*** Block opens ***

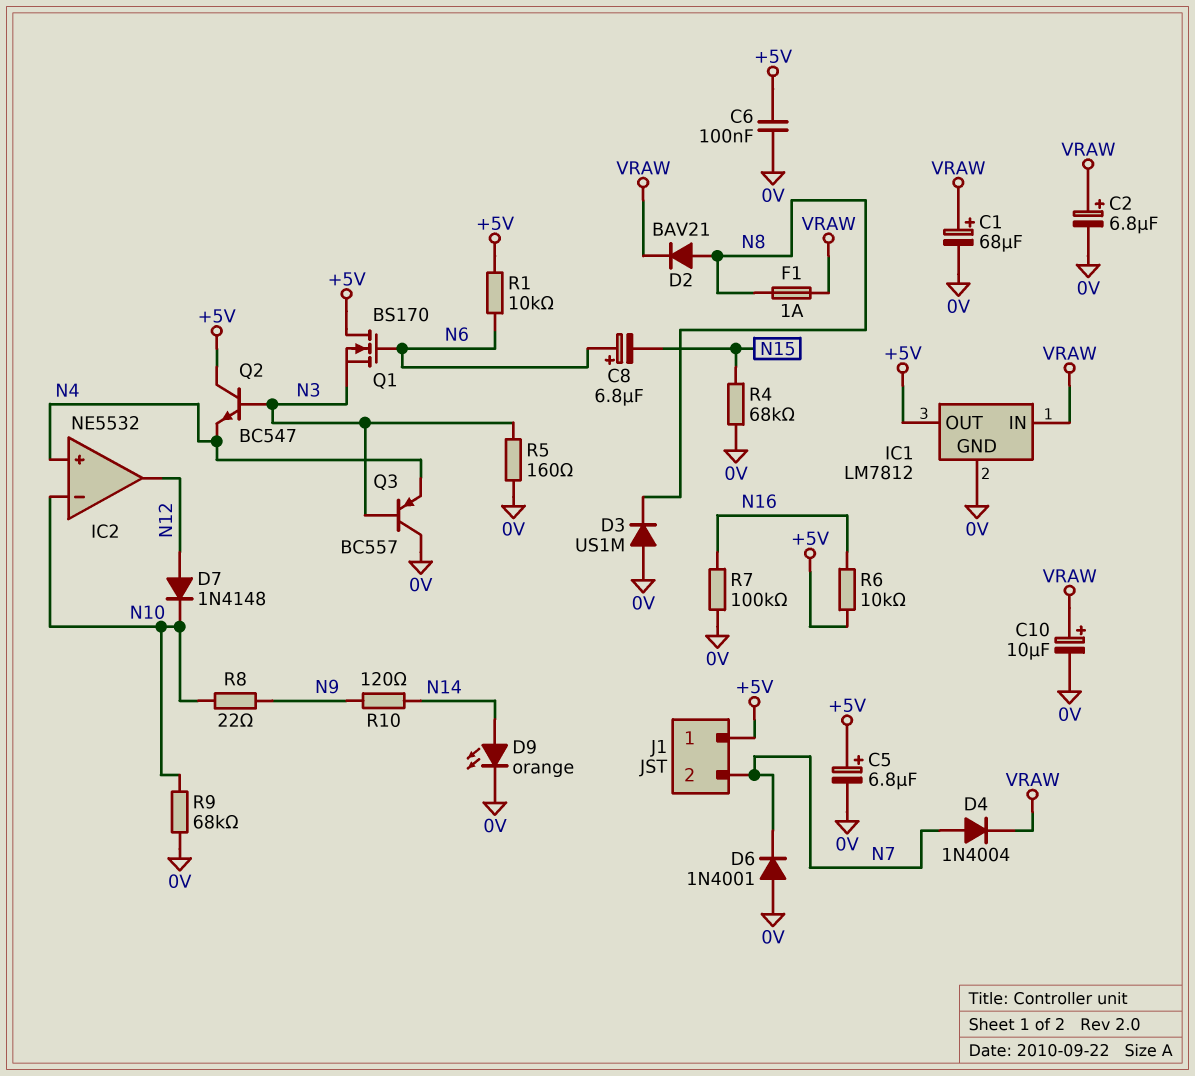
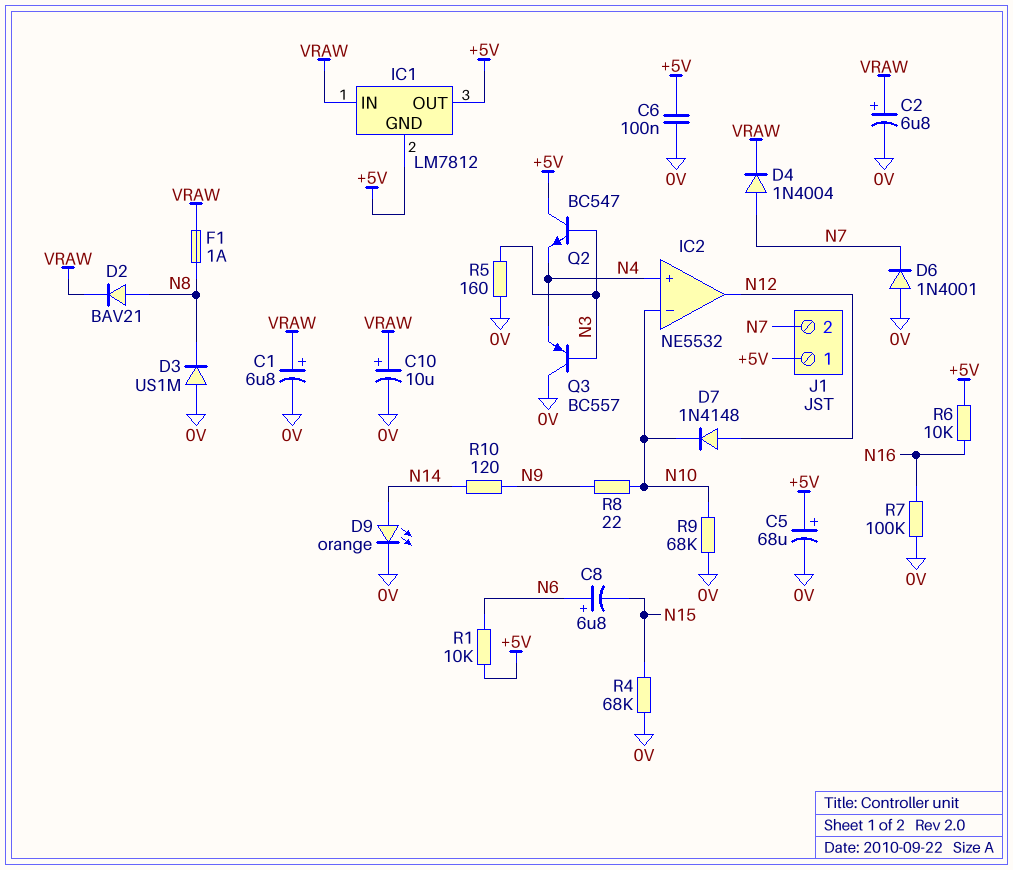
C1: 68uF (plus VRAW, minus 0V) -> 6.8uF (plus VRAW, minus 0V)
C5: 6.8uF (plus +5V, minus 0V) -> 68uF (plus +5V, minus 0V)
IC1 pin GND: 0V -> +5V
Q1: NMOS BS170 (G N6, D +5V, S N3) -> none

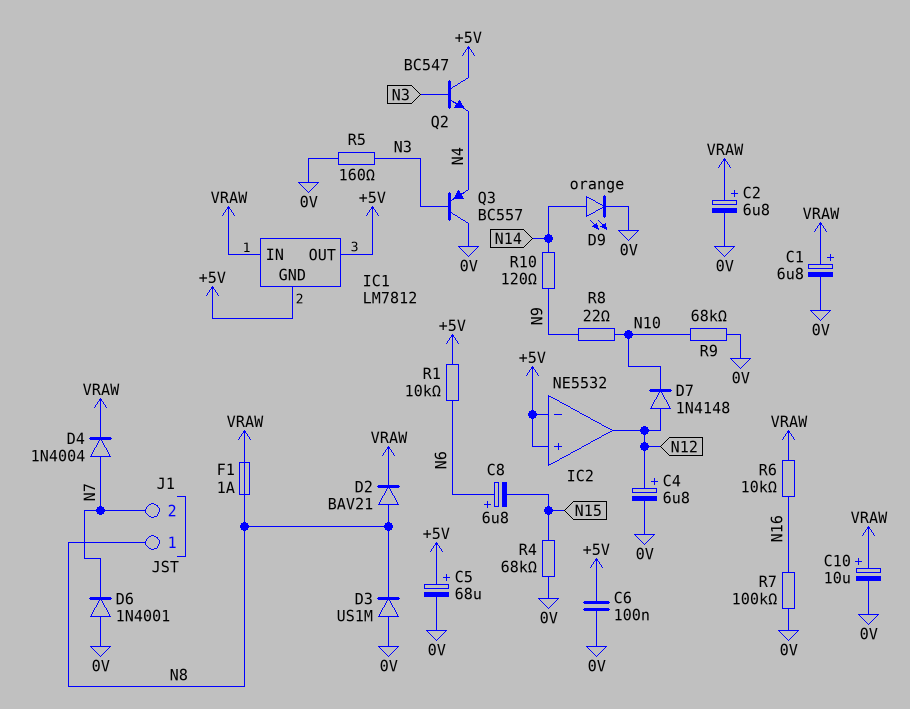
C4: none -> 6.8uF (plus N12, minus 0V)
IC2 pin in+: N4 -> +5V
IC2 pin in-: N10 -> +5V
J1 pin 1: +5V -> N8
R6: 10k (+5V, N16) -> 10k (N16, VRAW)

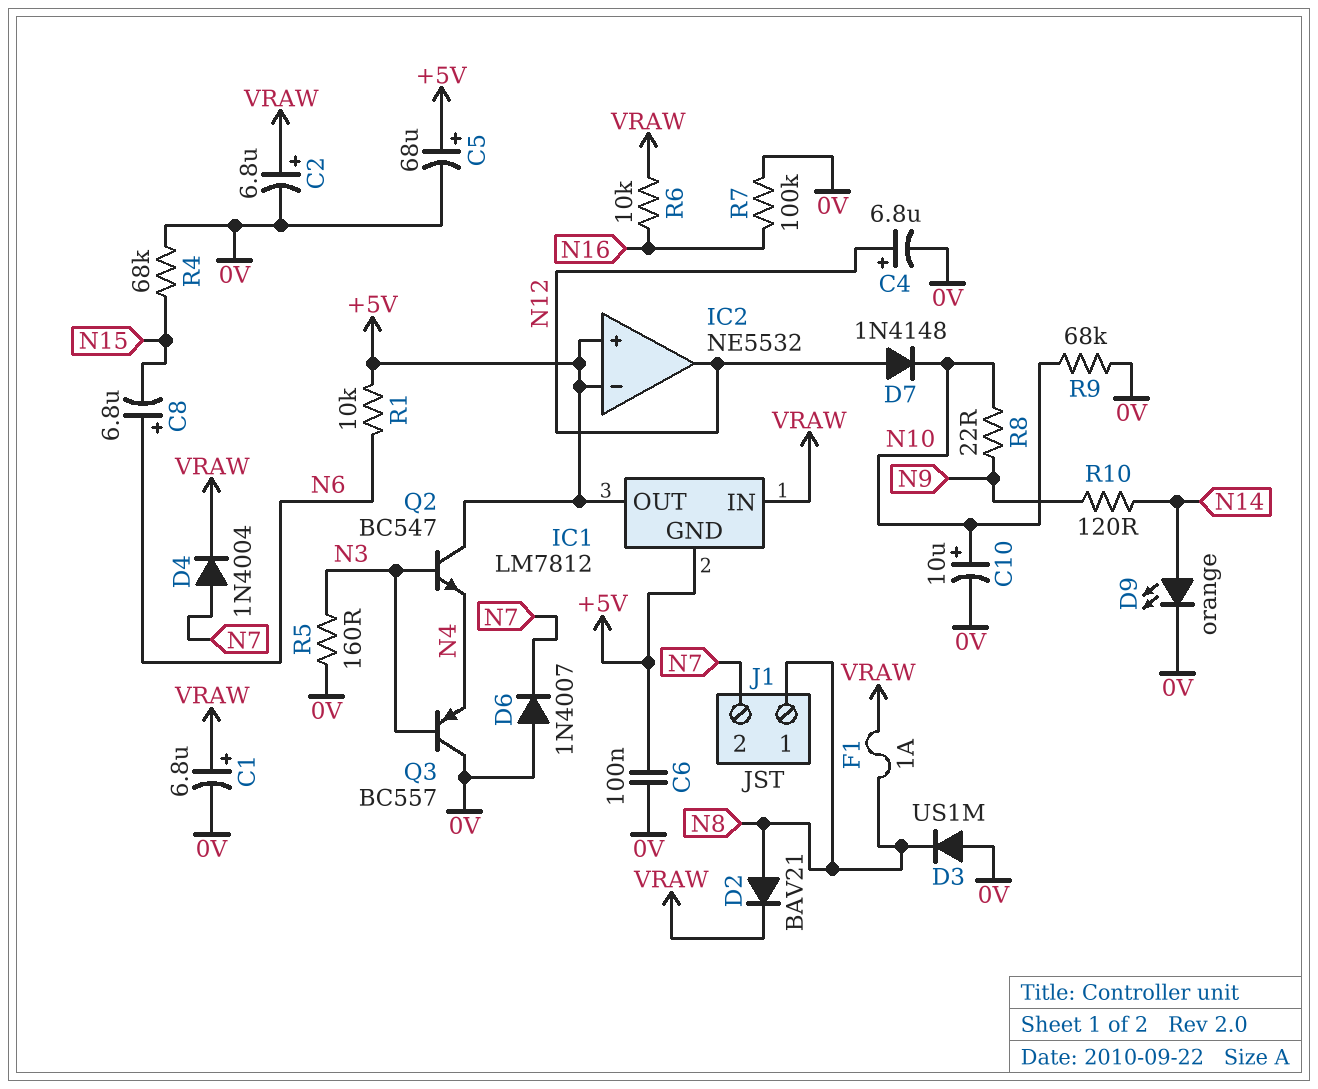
C10: 10uF (plus VRAW, minus 0V) -> 10uF (plus N10, minus 0V)
D6: diode 1N4001 (A 0V, K N7) -> diode 1N4007 (A 0V, K N7)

*** Block closes ***

* YOUR INSTRUCTIONS *
Print all records verbatim, excluding pictures.

* ANSWER FOR THIS EXERCISE *
C1: 68uF (plus VRAW, minus 0V) -> 6.8uF (plus VRAW, minus 0V)
C5: 6.8uF (plus +5V, minus 0V) -> 68uF (plus +5V, minus 0V)
IC1 pin GND: 0V -> +5V
Q1: NMOS BS170 (G N6, D +5V, S N3) -> none

C4: none -> 6.8uF (plus N12, minus 0V)
IC2 pin in+: N4 -> +5V
IC2 pin in-: N10 -> +5V
J1 pin 1: +5V -> N8
R6: 10k (+5V, N16) -> 10k (N16, VRAW)

C10: 10uF (plus VRAW, minus 0V) -> 10uF (plus N10, minus 0V)
D6: diode 1N4001 (A 0V, K N7) -> diode 1N4007 (A 0V, K N7)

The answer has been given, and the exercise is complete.